• [GIVEN DATA]:
□ □ □ □

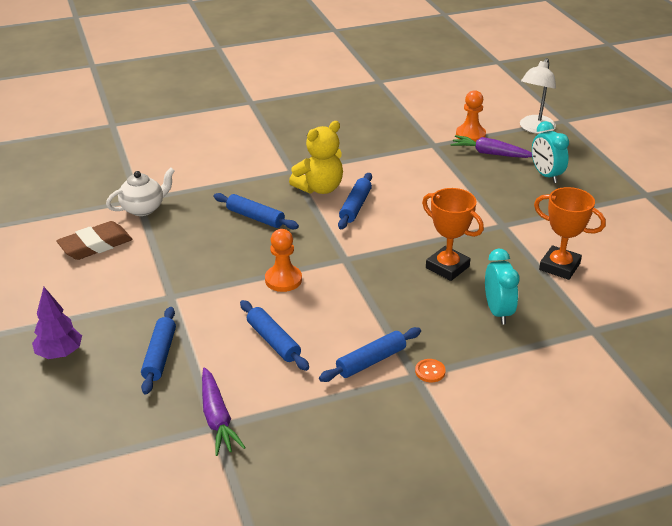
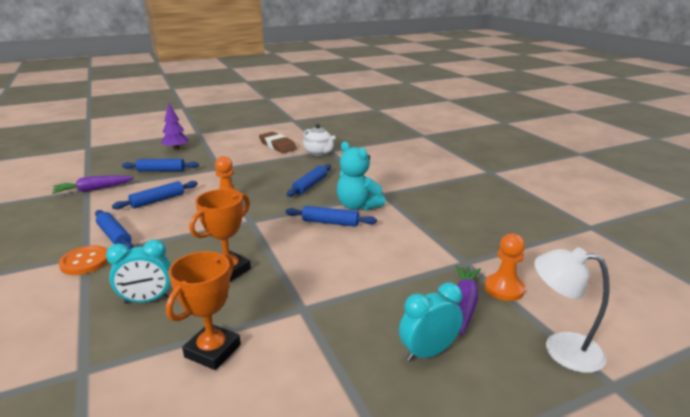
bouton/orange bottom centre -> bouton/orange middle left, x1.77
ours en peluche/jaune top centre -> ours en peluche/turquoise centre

□ □ □ □

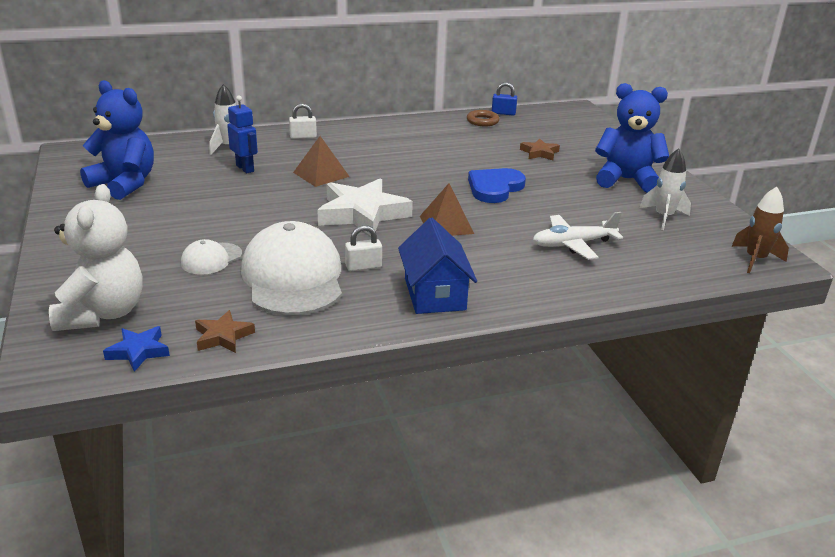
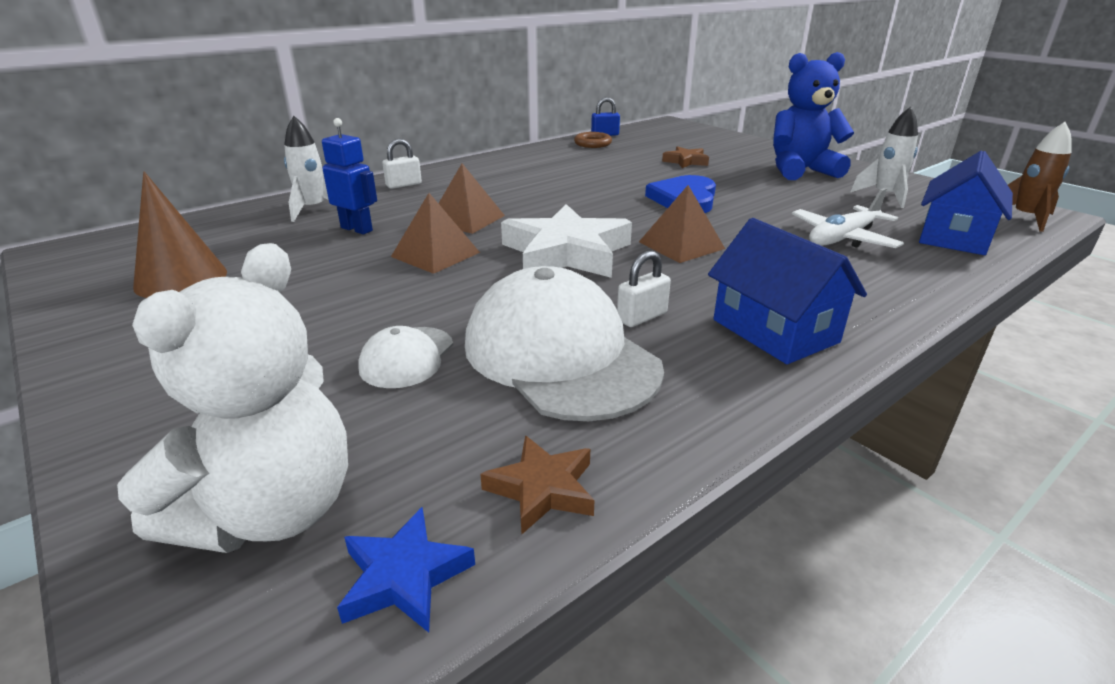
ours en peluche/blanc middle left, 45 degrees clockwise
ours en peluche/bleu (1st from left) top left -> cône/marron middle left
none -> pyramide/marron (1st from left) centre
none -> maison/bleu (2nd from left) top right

□ □ □ □

• [WHAT NEEDS TO BE DONE]: Above is a listing; print exactly its lines from the one with "ours en peluche/bleu" through the one with "none -> maison/bleu (2nd from left) top right", and no other lines.

• [RESPONSE AREA]:
ours en peluche/bleu (1st from left) top left -> cône/marron middle left
none -> pyramide/marron (1st from left) centre
none -> maison/bleu (2nd from left) top right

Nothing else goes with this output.